- Work instruction -
Each line of the data below that contains "calculator" must be copied.

[Start of Attachment]

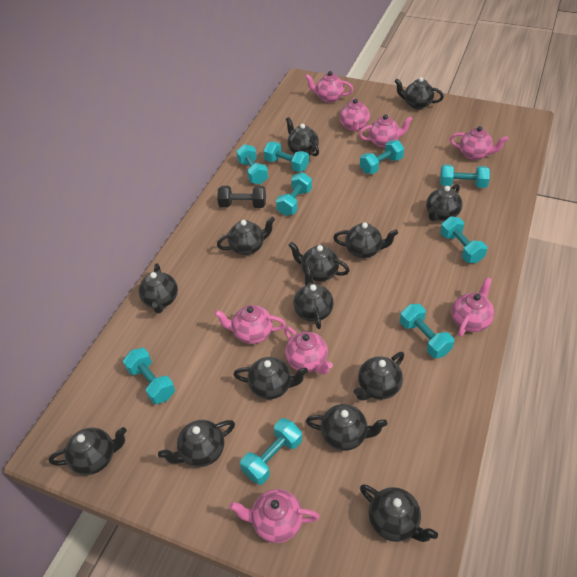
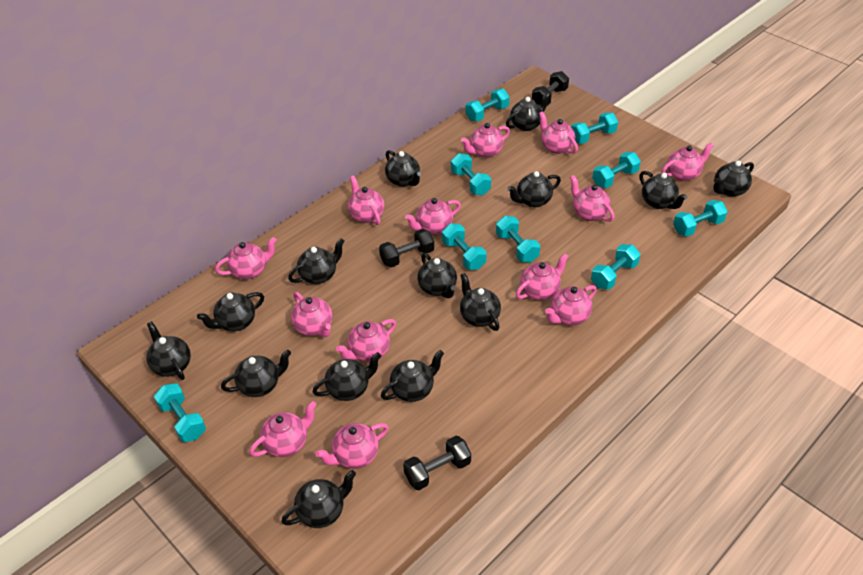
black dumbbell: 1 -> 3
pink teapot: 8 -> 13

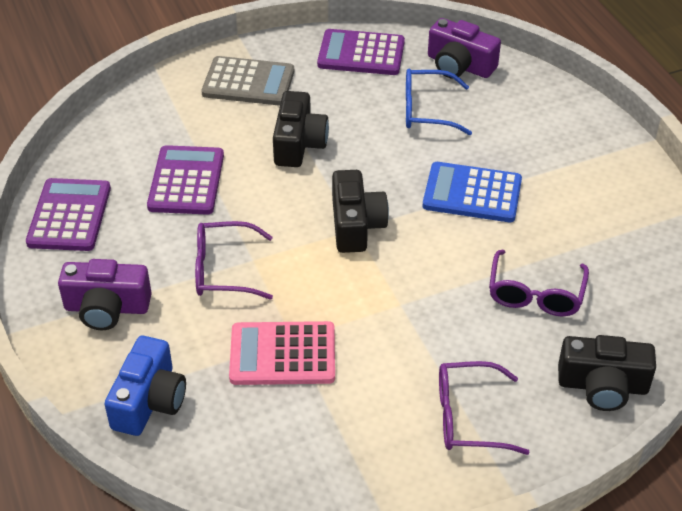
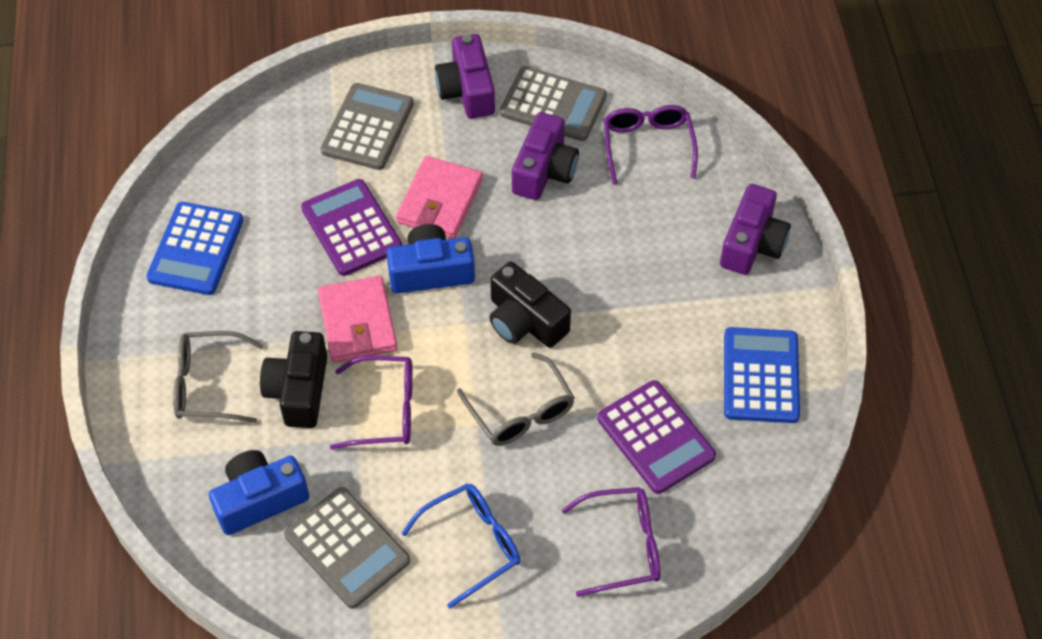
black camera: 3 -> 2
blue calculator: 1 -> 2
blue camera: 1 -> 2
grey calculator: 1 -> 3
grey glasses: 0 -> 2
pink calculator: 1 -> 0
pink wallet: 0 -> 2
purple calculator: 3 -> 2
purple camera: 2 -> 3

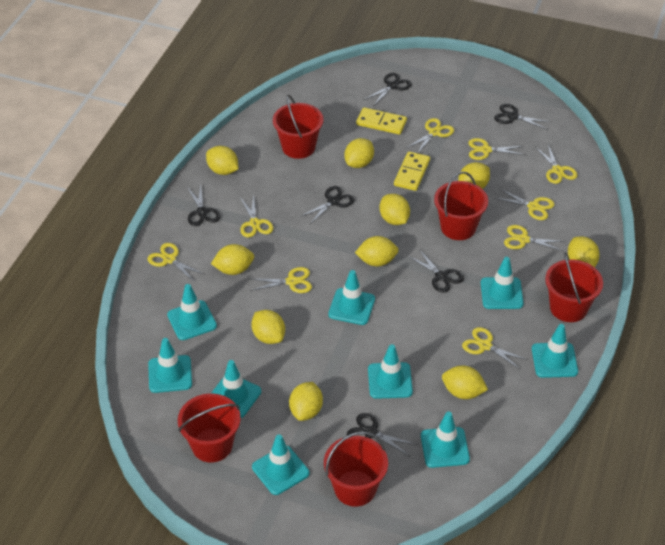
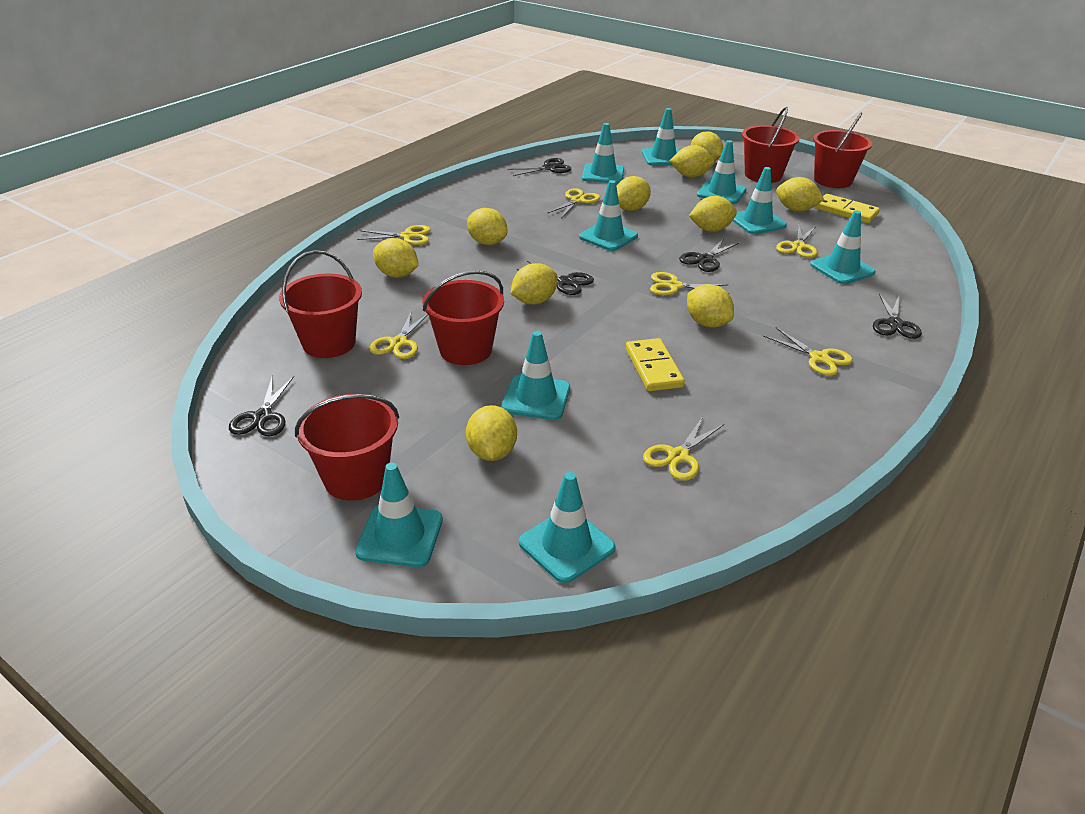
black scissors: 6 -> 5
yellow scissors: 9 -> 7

[End of Attachment]

- Task output -
blue calculator: 1 -> 2
grey calculator: 1 -> 3
pink calculator: 1 -> 0
purple calculator: 3 -> 2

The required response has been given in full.